Task brief:
Copy every line of the records exactly, without including the images.

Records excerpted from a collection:
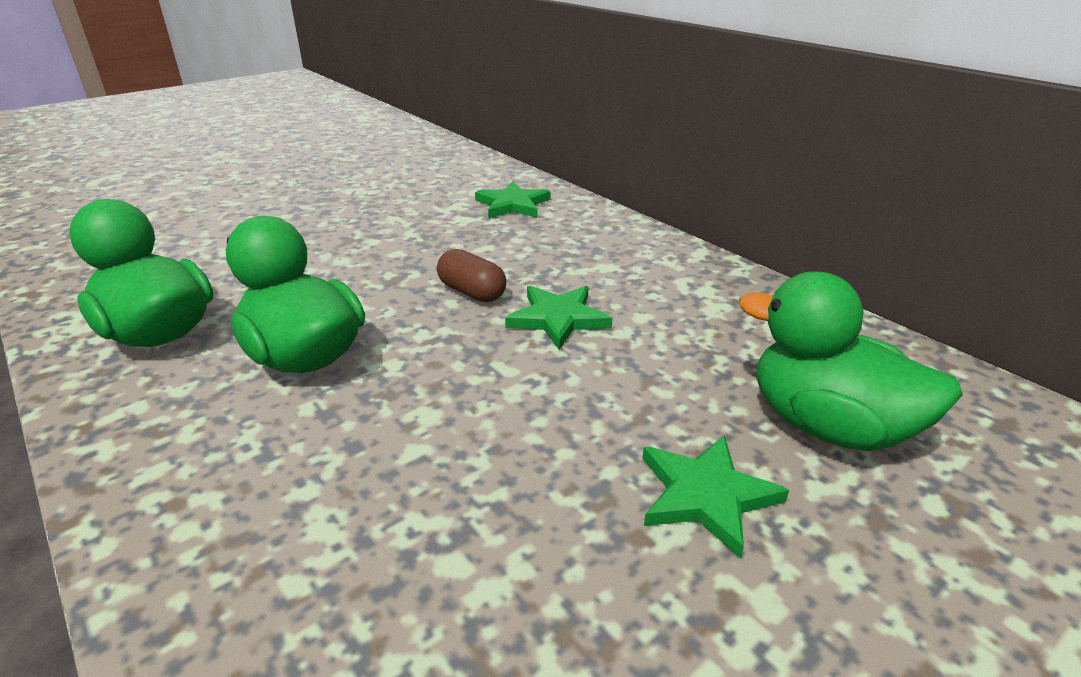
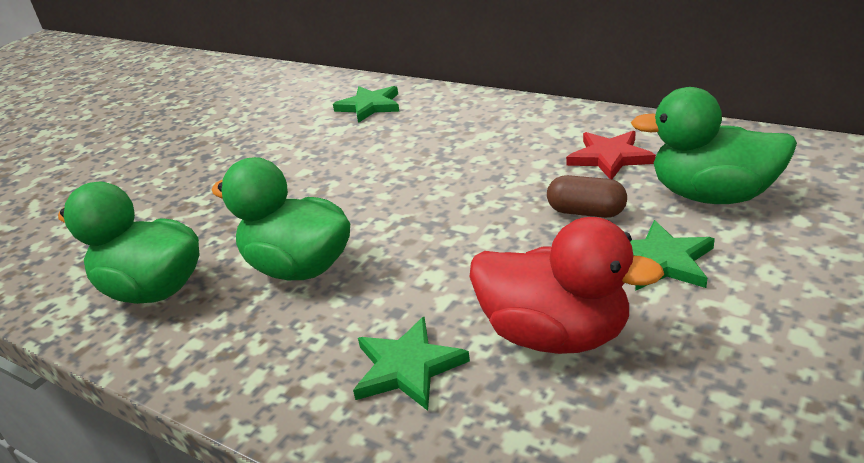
camera: 15 degrees left, 0 degrees up
(472, 292) = (394, 183): brown capsule -> brown capsule (586, 212)
(502, 550) = (555, 334): none -> red duck
(558, 318) = (478, 182): green star -> green star (407, 367)
(728, 335) = (610, 157): none -> red star

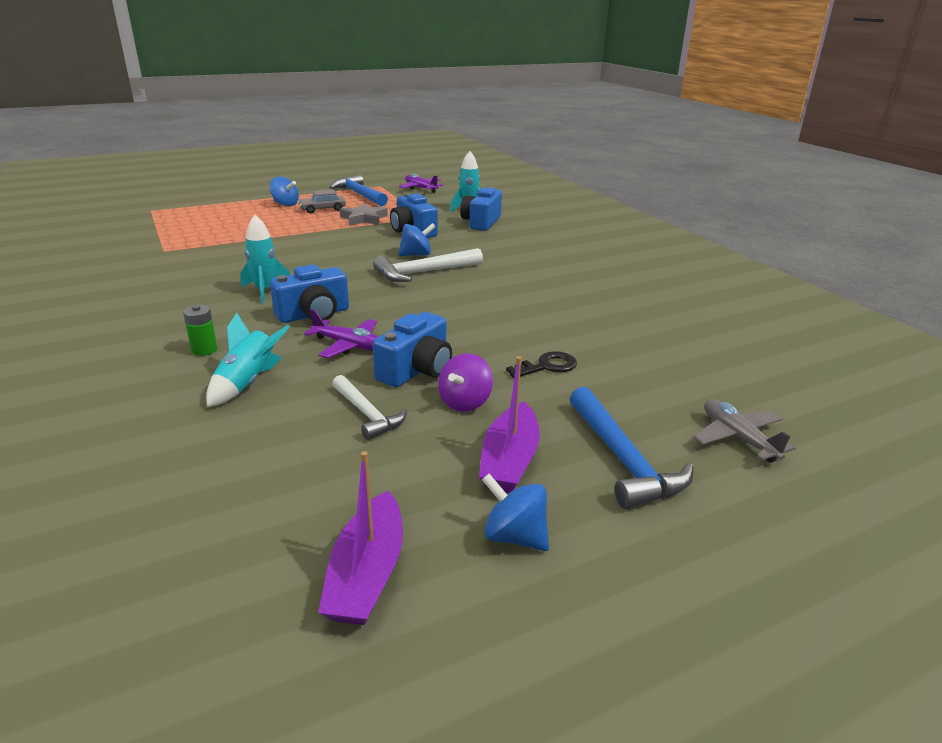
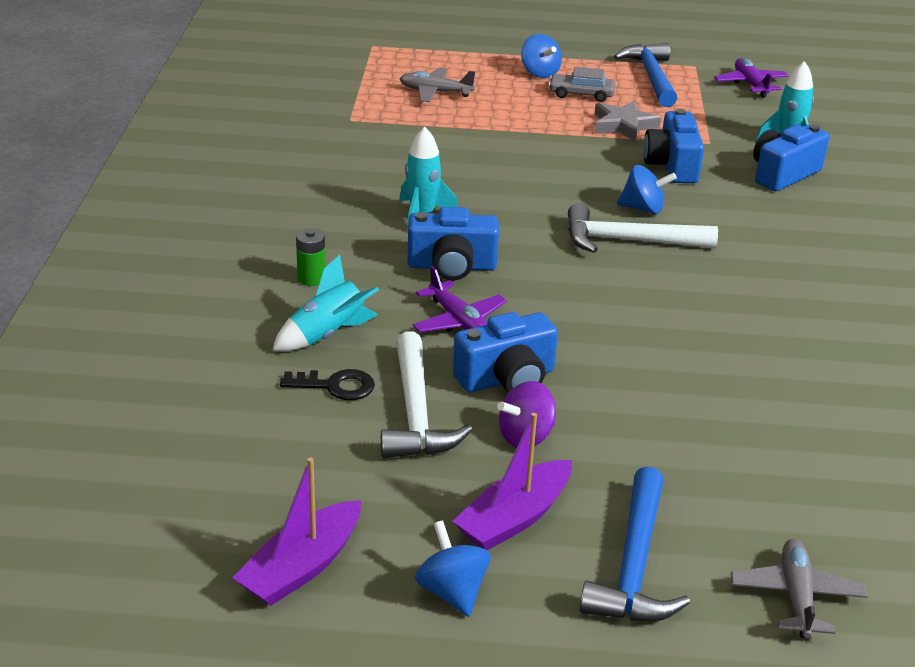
camera: 30 degrees right, 5 degrees up
(219, 225) = (435, 92): none -> grey plane
(367, 414) = (416, 413): white hammer -> white hammer, size x1.52
(547, 366) = (660, 426): black key -> black key (336, 386)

Exercise output:
camera: 15 degrees left, 0 degrees up
(472, 292) = (394, 183): brown capsule -> brown capsule (586, 212)
(502, 550) = (555, 334): none -> red duck
(558, 318) = (478, 182): green star -> green star (407, 367)
(728, 335) = (610, 157): none -> red star

camera: 30 degrees right, 5 degrees up
(219, 225) = (435, 92): none -> grey plane
(367, 414) = (416, 413): white hammer -> white hammer, size x1.52
(547, 366) = (660, 426): black key -> black key (336, 386)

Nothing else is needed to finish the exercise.